WHAT YOU HAVE TO DO: Give back exactly the lines from the one that holds "flower pot in orange" through the final line of the data; omit the pictures and add nothing.

[Saved entries]

■ ■ ■ ■ ■ ■ ■

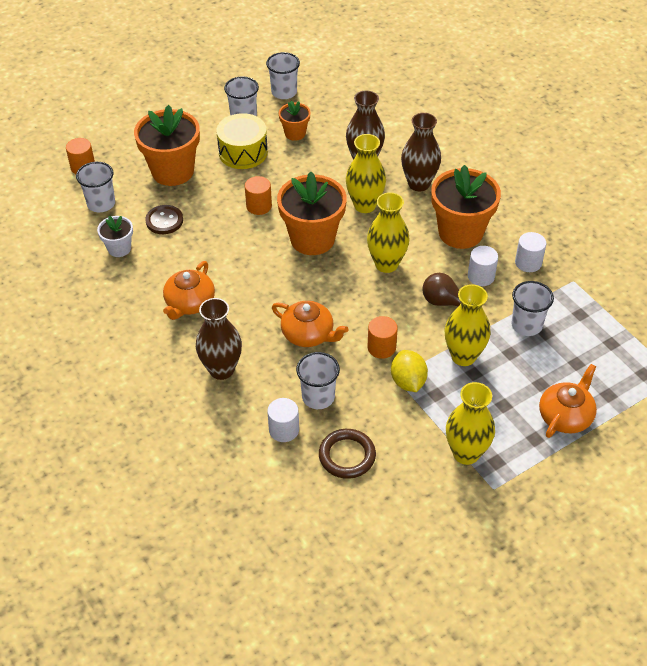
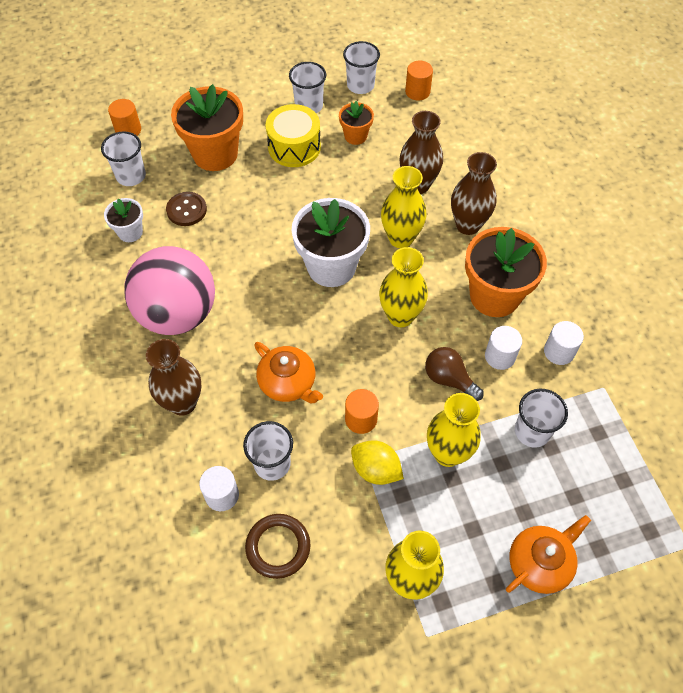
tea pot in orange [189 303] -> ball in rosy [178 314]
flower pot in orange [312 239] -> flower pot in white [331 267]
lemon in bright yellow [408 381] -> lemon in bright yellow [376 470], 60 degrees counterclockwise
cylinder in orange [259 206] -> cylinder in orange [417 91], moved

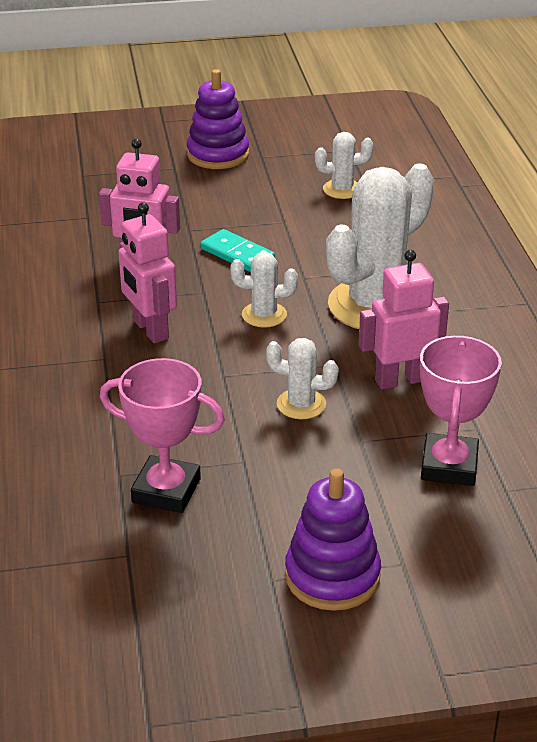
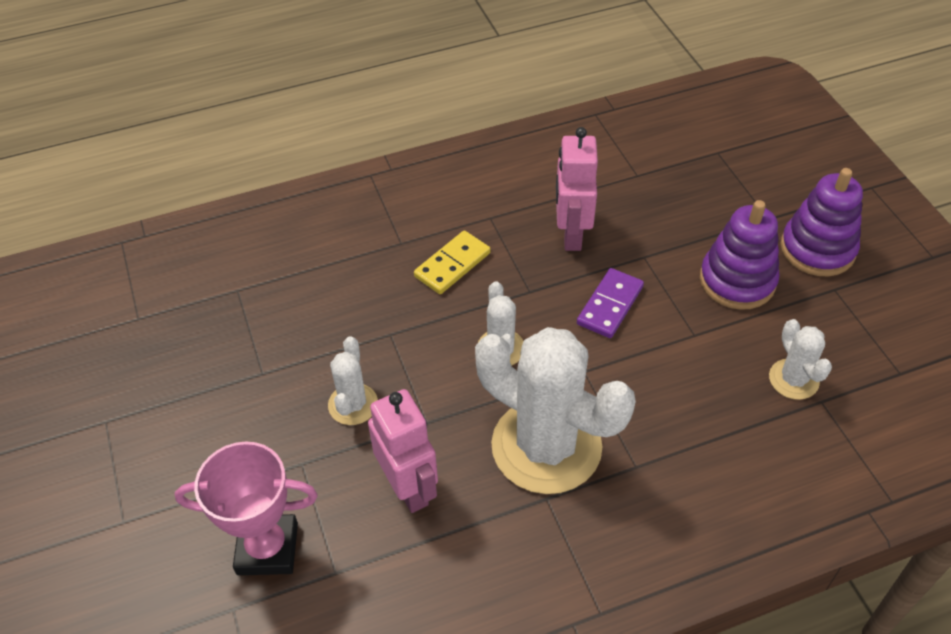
toy robot in rosy [150 330] -> domino piece in bright yellow [452 265]
domino piece in turquoise [237 254] -> domino piece in violet [609 305]
ring stacker in violet [332 576] -> ring stacker in violet [737 281], moved
trophy in rosy [166 490] -> none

■ ■ ■ ■ ■ ■ ■

OUTPUT FOR THIS EXERCISE:
flower pot in orange [312 239] -> flower pot in white [331 267]
lemon in bright yellow [408 381] -> lemon in bright yellow [376 470], 60 degrees counterclockwise
cylinder in orange [259 206] -> cylinder in orange [417 91], moved

toy robot in rosy [150 330] -> domino piece in bright yellow [452 265]
domino piece in turquoise [237 254] -> domino piece in violet [609 305]
ring stacker in violet [332 576] -> ring stacker in violet [737 281], moved
trophy in rosy [166 490] -> none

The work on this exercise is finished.